The lines below, from the one holding "RT203: 10k (+3V3, COM)" through the one holding "C1: 33nF (BUF, GND) -> 47nF (BUF, GND)", are to be restated word for word, with all images left out.

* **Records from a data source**
BEGIN

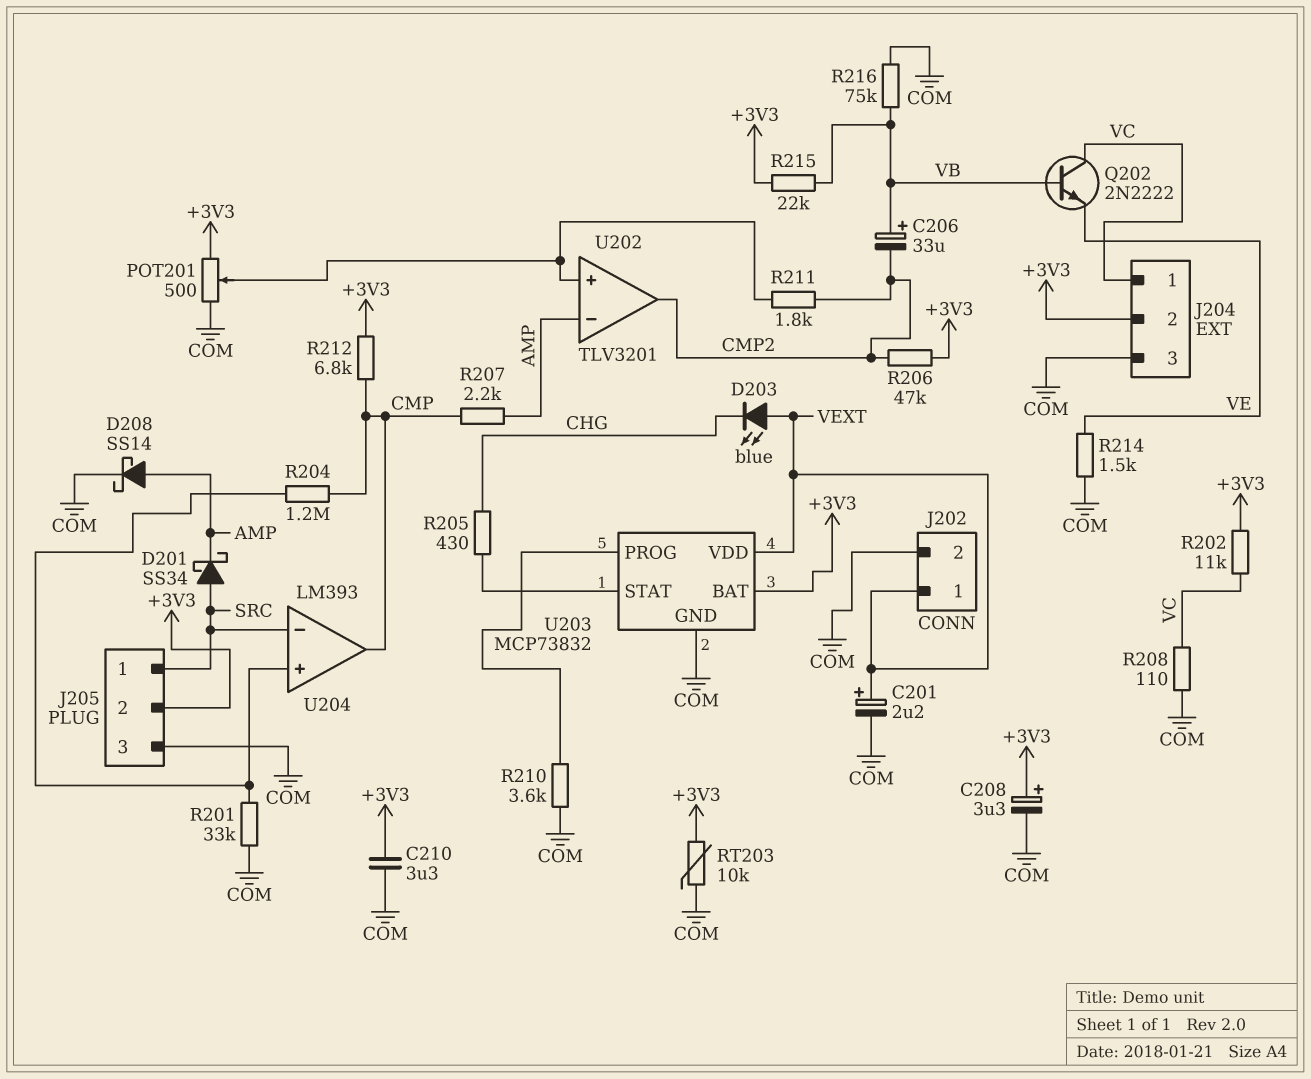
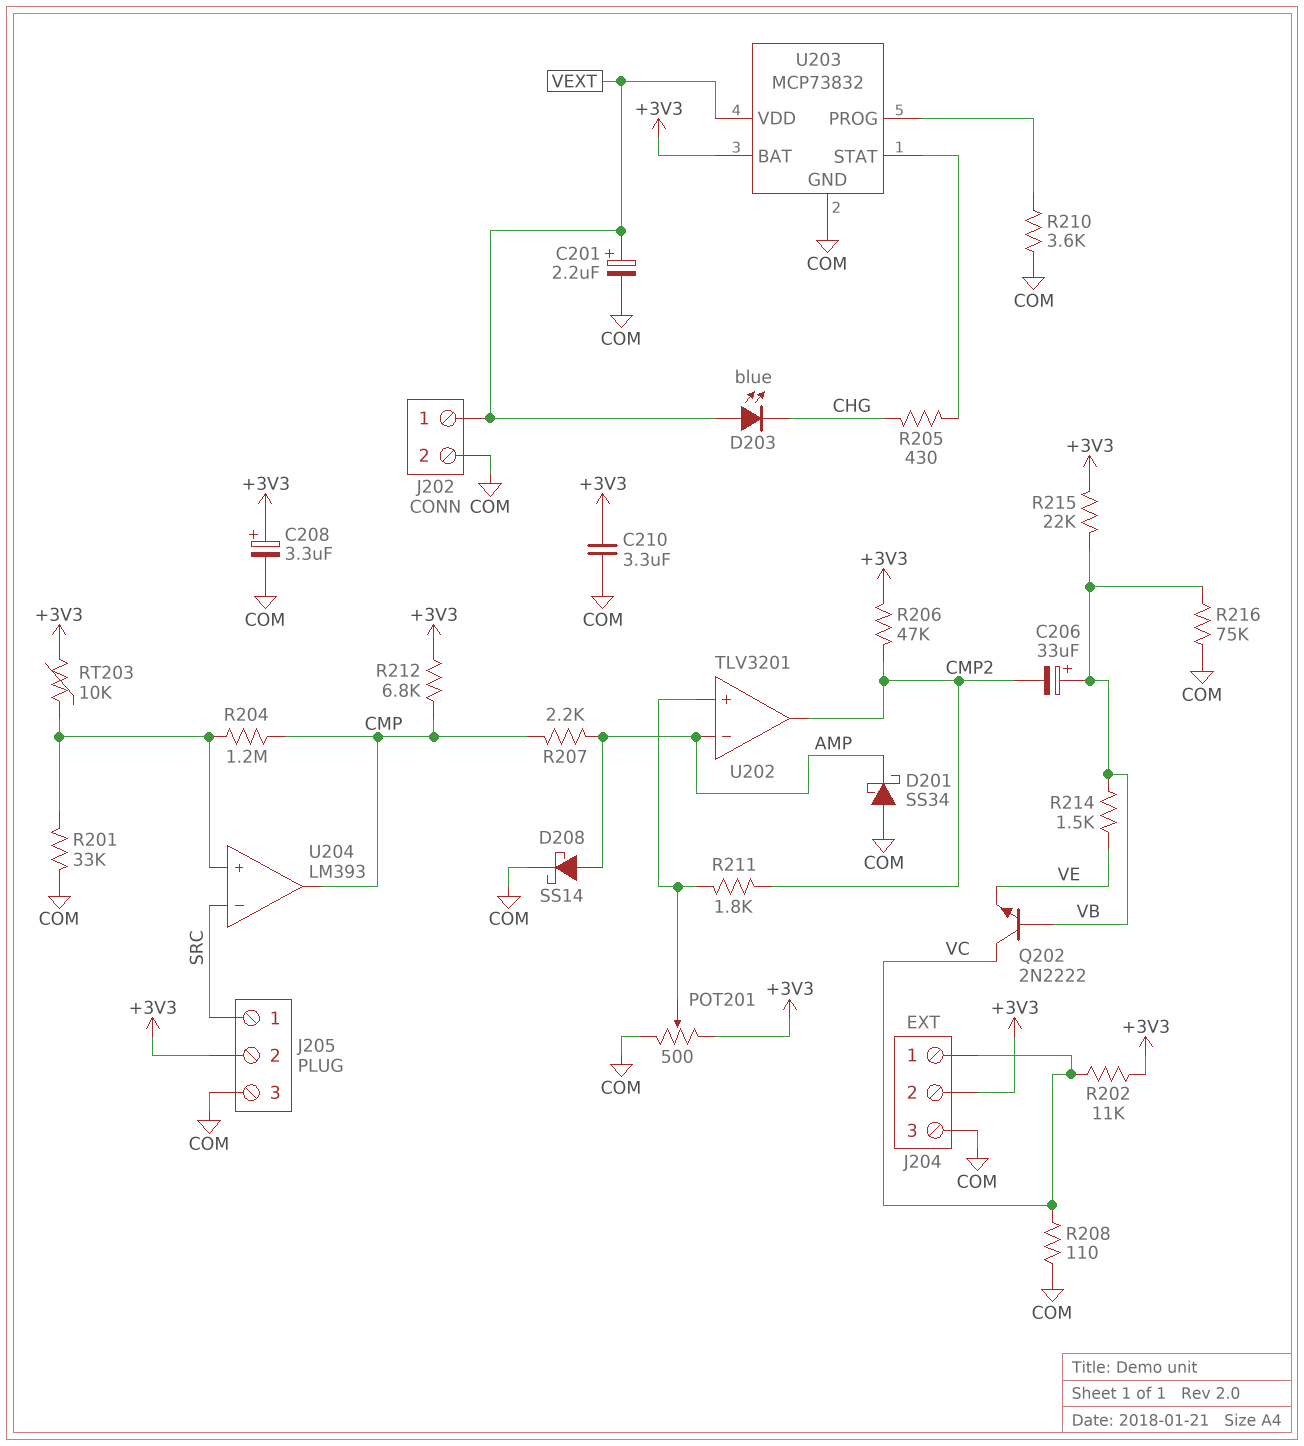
D201: schottky SS34 (A SRC, K AMP) -> schottky SS34 (A COM, K AMP)
R214: 1.5k (COM, VE) -> 1.5k (VB, VE)
RT203: 10k (+3V3, COM) -> 10k (+3V3, U204/in+)

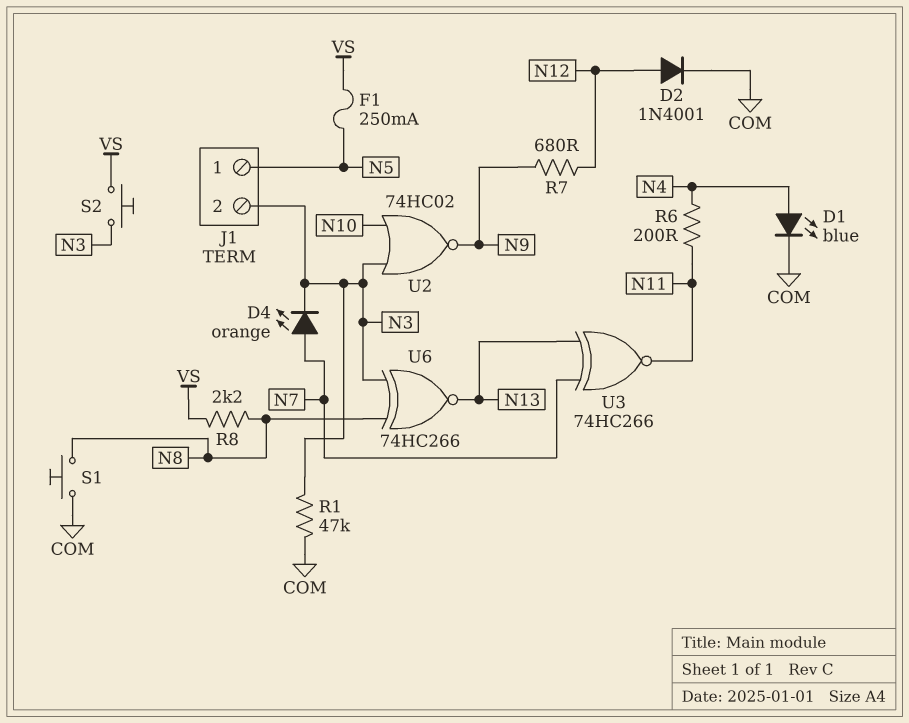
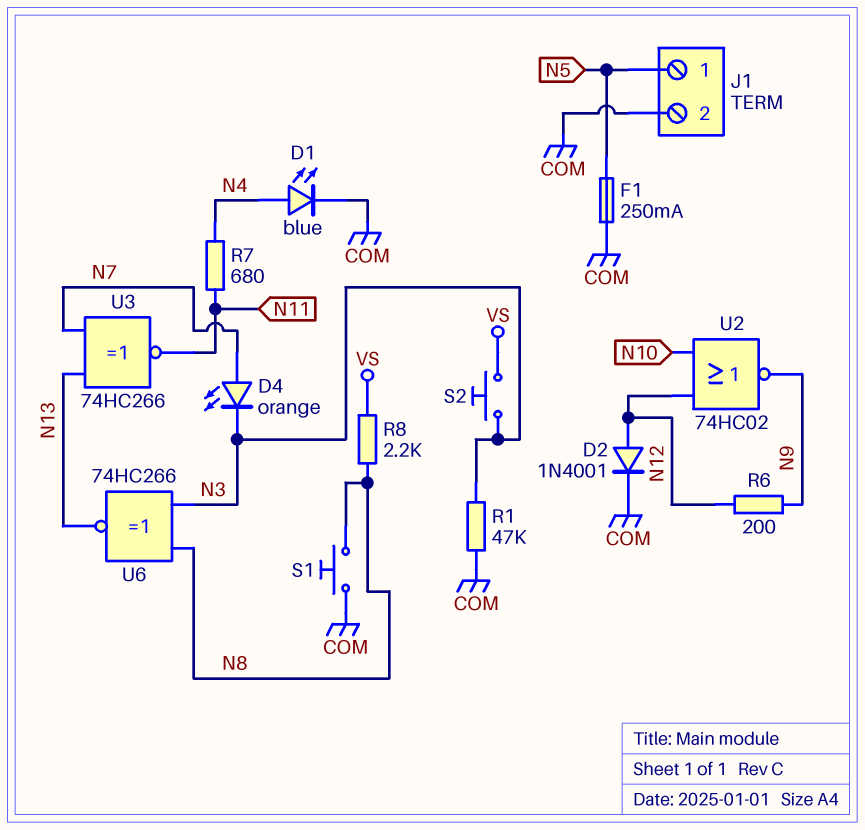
F1: 250mA (N5, VS) -> 250mA (COM, N5)
J1 pin 2: N3 -> COM
R6: 200 (N4, N11) -> 200 (N9, N12)
R7: 680 (N9, N12) -> 680 (N4, N11)
U2: NOR 74HC02 (in N3, in N10, out N9) -> NOR 74HC02 (in N10, in N12, out N9)

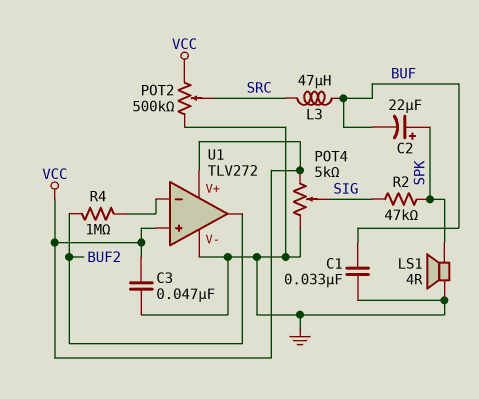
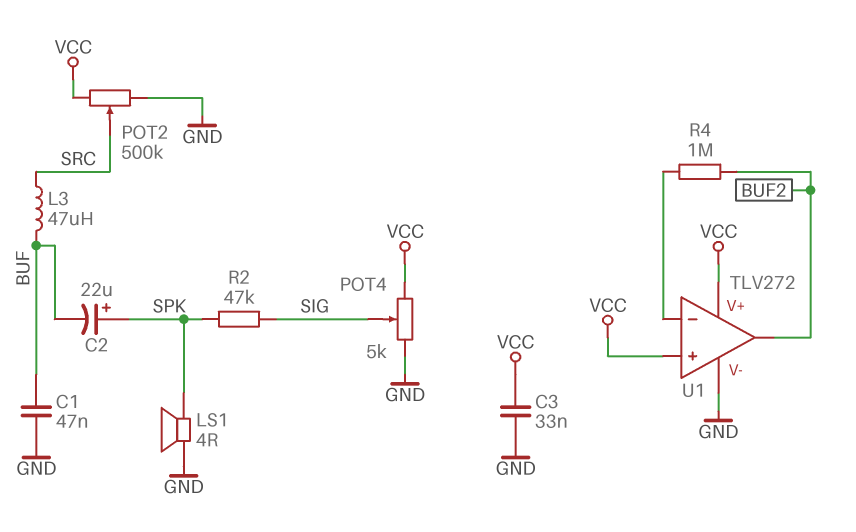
C1: 33nF (BUF, GND) -> 47nF (BUF, GND)
C3: 47nF (GND, VCC) -> 33nF (GND, VCC)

END

* **EXPECTED ANSWER**
RT203: 10k (+3V3, COM) -> 10k (+3V3, U204/in+)

F1: 250mA (N5, VS) -> 250mA (COM, N5)
J1 pin 2: N3 -> COM
R6: 200 (N4, N11) -> 200 (N9, N12)
R7: 680 (N9, N12) -> 680 (N4, N11)
U2: NOR 74HC02 (in N3, in N10, out N9) -> NOR 74HC02 (in N10, in N12, out N9)

C1: 33nF (BUF, GND) -> 47nF (BUF, GND)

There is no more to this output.